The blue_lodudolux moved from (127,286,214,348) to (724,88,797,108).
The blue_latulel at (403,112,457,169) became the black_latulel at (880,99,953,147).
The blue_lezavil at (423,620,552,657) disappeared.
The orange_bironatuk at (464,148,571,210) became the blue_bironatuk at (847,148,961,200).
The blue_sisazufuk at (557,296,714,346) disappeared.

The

--

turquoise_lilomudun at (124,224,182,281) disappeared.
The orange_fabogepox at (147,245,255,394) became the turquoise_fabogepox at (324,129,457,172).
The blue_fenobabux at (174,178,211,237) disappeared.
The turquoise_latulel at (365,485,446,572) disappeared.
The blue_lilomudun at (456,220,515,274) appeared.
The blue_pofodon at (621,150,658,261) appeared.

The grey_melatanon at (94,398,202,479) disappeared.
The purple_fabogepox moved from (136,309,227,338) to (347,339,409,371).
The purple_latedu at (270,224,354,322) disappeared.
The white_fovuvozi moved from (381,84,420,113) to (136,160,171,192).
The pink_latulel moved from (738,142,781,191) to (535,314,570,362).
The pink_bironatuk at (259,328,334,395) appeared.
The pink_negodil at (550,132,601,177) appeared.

--

*What the exercise asks*
Go to the line with "turquoise_lilomudun at (124,224,182,281)" in the entries above and repeat every line from there through the line with "The pink_negodil at", exactly and with no other text.

*Exercise response*
turquoise_lilomudun at (124,224,182,281) disappeared.
The orange_fabogepox at (147,245,255,394) became the turquoise_fabogepox at (324,129,457,172).
The blue_fenobabux at (174,178,211,237) disappeared.
The turquoise_latulel at (365,485,446,572) disappeared.
The blue_lilomudun at (456,220,515,274) appeared.
The blue_pofodon at (621,150,658,261) appeared.

The grey_melatanon at (94,398,202,479) disappeared.
The purple_fabogepox moved from (136,309,227,338) to (347,339,409,371).
The purple_latedu at (270,224,354,322) disappeared.
The white_fovuvozi moved from (381,84,420,113) to (136,160,171,192).
The pink_latulel moved from (738,142,781,191) to (535,314,570,362).
The pink_bironatuk at (259,328,334,395) appeared.
The pink_negodil at (550,132,601,177) appeared.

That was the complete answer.